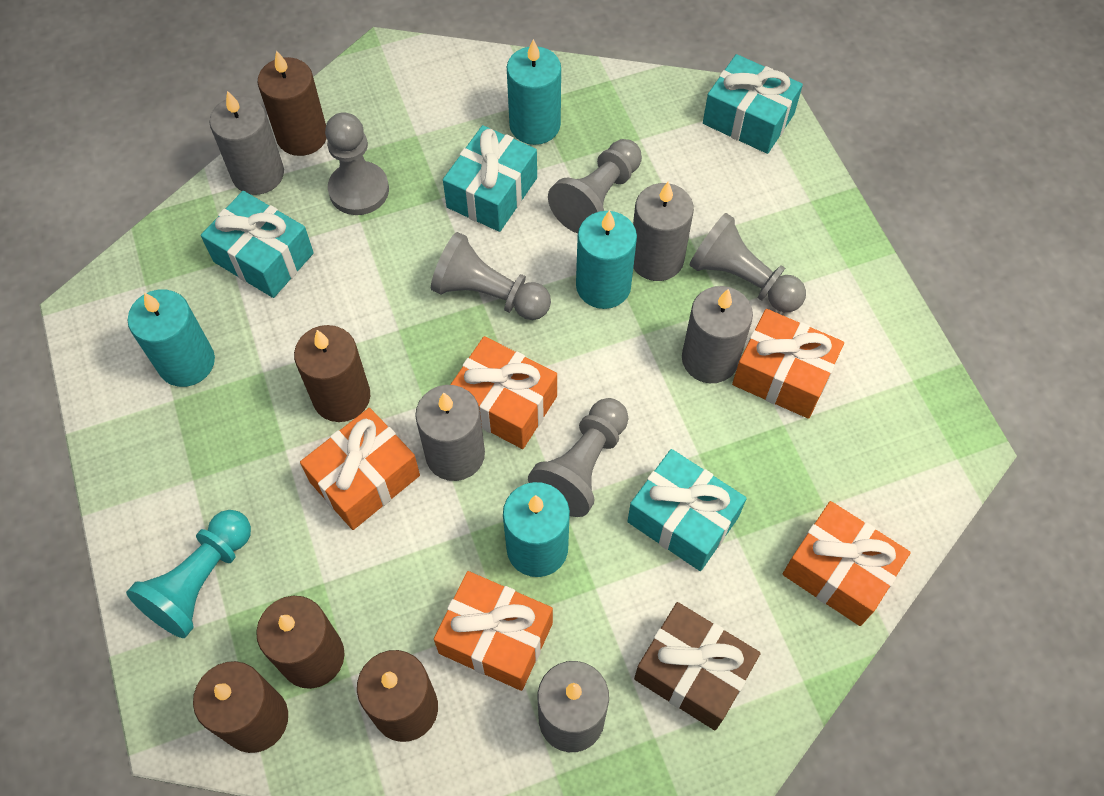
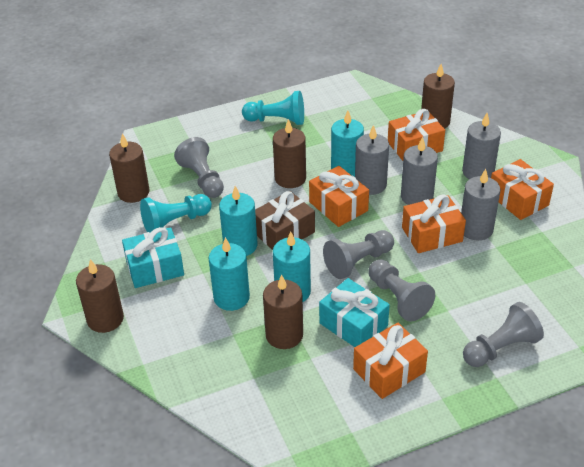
grey candle: 5 -> 4
grey pawn: 5 -> 4
turquoise gift: 4 -> 2
turquoise pawn: 1 -> 2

------

Print each line of the material above exactly, with the pictures removed from your copy.

grey candle: 5 -> 4
grey pawn: 5 -> 4
turquoise gift: 4 -> 2
turquoise pawn: 1 -> 2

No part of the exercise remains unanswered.